#### [TASK STATEMENT]
Reproduce the entries below, please. Keep every character the same.
*** Opening of AVAILABLE DATA ***
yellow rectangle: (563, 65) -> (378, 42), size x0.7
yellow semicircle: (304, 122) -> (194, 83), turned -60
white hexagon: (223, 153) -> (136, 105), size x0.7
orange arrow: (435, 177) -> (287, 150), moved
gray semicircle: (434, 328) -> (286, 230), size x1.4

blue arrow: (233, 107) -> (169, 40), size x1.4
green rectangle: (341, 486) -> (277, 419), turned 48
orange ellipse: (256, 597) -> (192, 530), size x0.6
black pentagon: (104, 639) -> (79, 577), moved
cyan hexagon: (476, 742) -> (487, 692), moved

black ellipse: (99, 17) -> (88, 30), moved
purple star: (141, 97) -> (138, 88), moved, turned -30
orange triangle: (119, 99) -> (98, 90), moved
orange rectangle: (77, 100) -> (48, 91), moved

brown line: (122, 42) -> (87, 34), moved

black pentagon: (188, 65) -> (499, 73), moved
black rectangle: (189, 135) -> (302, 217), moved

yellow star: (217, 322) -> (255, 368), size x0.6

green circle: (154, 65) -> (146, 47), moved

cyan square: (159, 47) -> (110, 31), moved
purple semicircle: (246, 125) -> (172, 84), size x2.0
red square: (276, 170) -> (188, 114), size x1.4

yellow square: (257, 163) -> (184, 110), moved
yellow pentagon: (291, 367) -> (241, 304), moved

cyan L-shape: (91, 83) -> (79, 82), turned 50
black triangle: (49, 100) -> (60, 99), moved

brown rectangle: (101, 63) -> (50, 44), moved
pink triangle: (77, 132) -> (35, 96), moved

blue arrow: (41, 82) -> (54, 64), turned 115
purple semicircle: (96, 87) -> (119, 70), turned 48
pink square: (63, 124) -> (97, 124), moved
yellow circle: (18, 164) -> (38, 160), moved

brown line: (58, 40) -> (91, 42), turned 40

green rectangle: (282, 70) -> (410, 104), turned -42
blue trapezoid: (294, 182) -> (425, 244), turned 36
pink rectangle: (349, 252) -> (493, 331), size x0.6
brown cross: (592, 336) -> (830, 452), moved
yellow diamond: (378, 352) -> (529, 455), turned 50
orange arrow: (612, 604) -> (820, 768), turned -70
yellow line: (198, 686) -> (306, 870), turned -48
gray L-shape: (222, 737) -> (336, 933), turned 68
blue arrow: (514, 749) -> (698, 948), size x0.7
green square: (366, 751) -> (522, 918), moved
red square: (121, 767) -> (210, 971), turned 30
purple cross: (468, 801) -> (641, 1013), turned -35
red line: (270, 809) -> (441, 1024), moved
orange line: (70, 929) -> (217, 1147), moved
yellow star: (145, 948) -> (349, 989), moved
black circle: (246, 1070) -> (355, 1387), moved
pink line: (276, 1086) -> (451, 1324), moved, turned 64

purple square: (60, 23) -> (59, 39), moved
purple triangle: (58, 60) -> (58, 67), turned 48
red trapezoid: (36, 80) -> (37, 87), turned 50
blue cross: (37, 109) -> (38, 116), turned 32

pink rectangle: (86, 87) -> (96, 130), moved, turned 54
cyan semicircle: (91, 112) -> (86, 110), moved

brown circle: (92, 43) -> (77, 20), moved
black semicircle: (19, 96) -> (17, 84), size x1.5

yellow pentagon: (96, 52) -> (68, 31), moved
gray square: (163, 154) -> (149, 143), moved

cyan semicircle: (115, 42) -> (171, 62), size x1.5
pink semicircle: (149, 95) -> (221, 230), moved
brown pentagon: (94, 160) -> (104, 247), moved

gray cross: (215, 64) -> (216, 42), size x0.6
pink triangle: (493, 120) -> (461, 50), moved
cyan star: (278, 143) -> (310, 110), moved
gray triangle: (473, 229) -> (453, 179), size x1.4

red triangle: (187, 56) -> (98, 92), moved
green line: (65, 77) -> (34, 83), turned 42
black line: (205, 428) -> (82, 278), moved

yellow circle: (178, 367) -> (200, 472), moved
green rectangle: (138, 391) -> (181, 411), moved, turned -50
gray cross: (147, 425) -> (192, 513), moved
*** Close of AVAILABLE DATA ***
#### [TASK ANSWER]
yellow rectangle: (563, 65) -> (378, 42), size x0.7
yellow semicircle: (304, 122) -> (194, 83), turned -60
white hexagon: (223, 153) -> (136, 105), size x0.7
orange arrow: (435, 177) -> (287, 150), moved
gray semicircle: (434, 328) -> (286, 230), size x1.4

blue arrow: (233, 107) -> (169, 40), size x1.4
green rectangle: (341, 486) -> (277, 419), turned 48
orange ellipse: (256, 597) -> (192, 530), size x0.6
black pentagon: (104, 639) -> (79, 577), moved
cyan hexagon: (476, 742) -> (487, 692), moved

black ellipse: (99, 17) -> (88, 30), moved
purple star: (141, 97) -> (138, 88), moved, turned -30
orange triangle: (119, 99) -> (98, 90), moved
orange rectangle: (77, 100) -> (48, 91), moved

brown line: (122, 42) -> (87, 34), moved

black pentagon: (188, 65) -> (499, 73), moved
black rectangle: (189, 135) -> (302, 217), moved

yellow star: (217, 322) -> (255, 368), size x0.6

green circle: (154, 65) -> (146, 47), moved

cyan square: (159, 47) -> (110, 31), moved
purple semicircle: (246, 125) -> (172, 84), size x2.0
red square: (276, 170) -> (188, 114), size x1.4

yellow square: (257, 163) -> (184, 110), moved
yellow pentagon: (291, 367) -> (241, 304), moved

cyan L-shape: (91, 83) -> (79, 82), turned 50
black triangle: (49, 100) -> (60, 99), moved

brown rectangle: (101, 63) -> (50, 44), moved
pink triangle: (77, 132) -> (35, 96), moved

blue arrow: (41, 82) -> (54, 64), turned 115
purple semicircle: (96, 87) -> (119, 70), turned 48
pink square: (63, 124) -> (97, 124), moved
yellow circle: (18, 164) -> (38, 160), moved

brown line: (58, 40) -> (91, 42), turned 40

green rectangle: (282, 70) -> (410, 104), turned -42
blue trapezoid: (294, 182) -> (425, 244), turned 36
pink rectangle: (349, 252) -> (493, 331), size x0.6
brown cross: (592, 336) -> (830, 452), moved
yellow diamond: (378, 352) -> (529, 455), turned 50
orange arrow: (612, 604) -> (820, 768), turned -70
yellow line: (198, 686) -> (306, 870), turned -48
gray L-shape: (222, 737) -> (336, 933), turned 68
blue arrow: (514, 749) -> (698, 948), size x0.7
green square: (366, 751) -> (522, 918), moved
red square: (121, 767) -> (210, 971), turned 30
purple cross: (468, 801) -> (641, 1013), turned -35
red line: (270, 809) -> (441, 1024), moved
orange line: (70, 929) -> (217, 1147), moved
yellow star: (145, 948) -> (349, 989), moved
black circle: (246, 1070) -> (355, 1387), moved
pink line: (276, 1086) -> (451, 1324), moved, turned 64

purple square: (60, 23) -> (59, 39), moved
purple triangle: (58, 60) -> (58, 67), turned 48
red trapezoid: (36, 80) -> (37, 87), turned 50
blue cross: (37, 109) -> (38, 116), turned 32

pink rectangle: (86, 87) -> (96, 130), moved, turned 54
cyan semicircle: (91, 112) -> (86, 110), moved

brown circle: (92, 43) -> (77, 20), moved
black semicircle: (19, 96) -> (17, 84), size x1.5

yellow pentagon: (96, 52) -> (68, 31), moved
gray square: (163, 154) -> (149, 143), moved

cyan semicircle: (115, 42) -> (171, 62), size x1.5
pink semicircle: (149, 95) -> (221, 230), moved
brown pentagon: (94, 160) -> (104, 247), moved

gray cross: (215, 64) -> (216, 42), size x0.6
pink triangle: (493, 120) -> (461, 50), moved
cyan star: (278, 143) -> (310, 110), moved
gray triangle: (473, 229) -> (453, 179), size x1.4

red triangle: (187, 56) -> (98, 92), moved
green line: (65, 77) -> (34, 83), turned 42
black line: (205, 428) -> (82, 278), moved

yellow circle: (178, 367) -> (200, 472), moved
green rectangle: (138, 391) -> (181, 411), moved, turned -50
gray cross: (147, 425) -> (192, 513), moved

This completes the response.